# What you should do
All lines in the data bearing the string "turned" should be identified and copied.

Stored data entries:
= Beginning of Section =

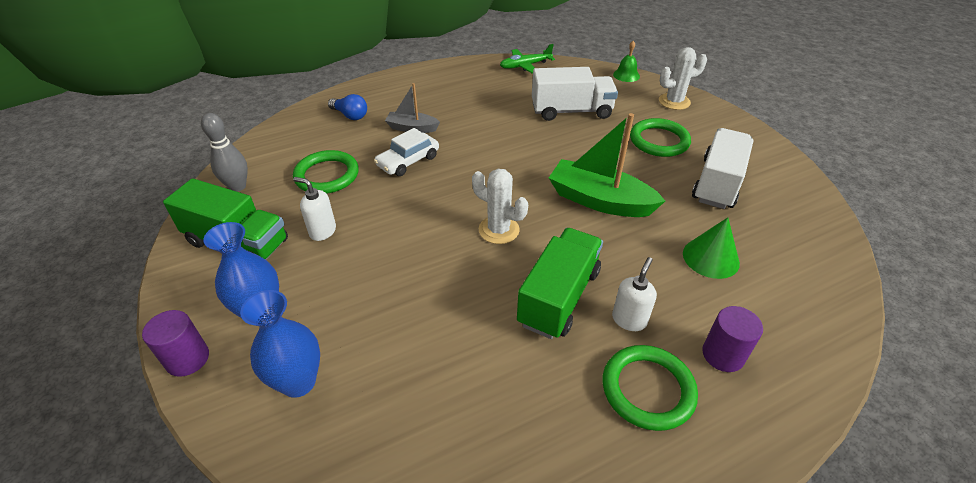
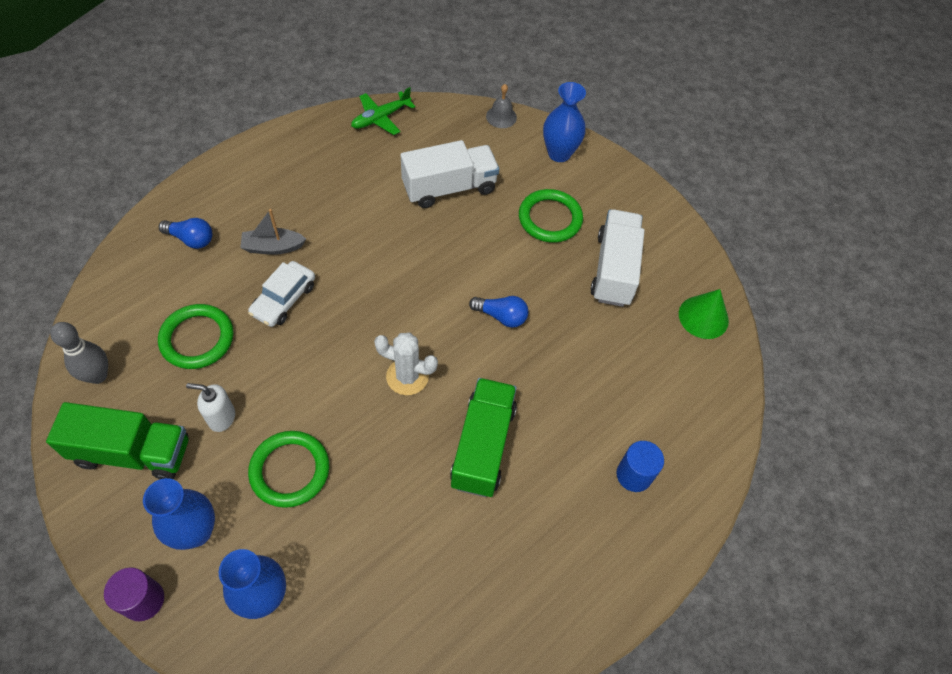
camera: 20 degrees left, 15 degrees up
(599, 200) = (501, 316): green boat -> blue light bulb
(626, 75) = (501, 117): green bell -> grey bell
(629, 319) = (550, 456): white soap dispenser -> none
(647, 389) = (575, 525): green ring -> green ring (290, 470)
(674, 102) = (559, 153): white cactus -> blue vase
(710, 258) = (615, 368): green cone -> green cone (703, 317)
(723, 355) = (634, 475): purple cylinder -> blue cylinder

= End of Section =
= Beginning of Section =

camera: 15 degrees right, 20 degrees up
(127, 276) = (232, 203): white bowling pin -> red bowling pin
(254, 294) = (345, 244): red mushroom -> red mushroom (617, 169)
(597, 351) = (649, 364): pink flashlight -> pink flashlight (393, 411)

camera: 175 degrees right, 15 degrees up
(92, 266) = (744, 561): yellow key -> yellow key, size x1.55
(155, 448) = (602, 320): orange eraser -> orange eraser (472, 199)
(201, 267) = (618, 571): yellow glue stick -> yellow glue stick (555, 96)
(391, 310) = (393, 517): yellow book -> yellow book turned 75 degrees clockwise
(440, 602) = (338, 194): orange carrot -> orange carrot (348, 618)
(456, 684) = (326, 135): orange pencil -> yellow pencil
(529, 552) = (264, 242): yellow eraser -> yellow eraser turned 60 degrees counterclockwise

= End of Section =
= Beginning of Section =

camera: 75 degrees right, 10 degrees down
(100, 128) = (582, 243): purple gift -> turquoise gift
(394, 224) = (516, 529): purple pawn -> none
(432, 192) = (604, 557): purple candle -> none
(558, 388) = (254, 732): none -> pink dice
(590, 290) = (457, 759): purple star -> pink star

= End of Section =

# Output for this exercise
(391, 310) = (393, 517): yellow book -> yellow book turned 75 degrees clockwise
(529, 552) = (264, 242): yellow eraser -> yellow eraser turned 60 degrees counterclockwise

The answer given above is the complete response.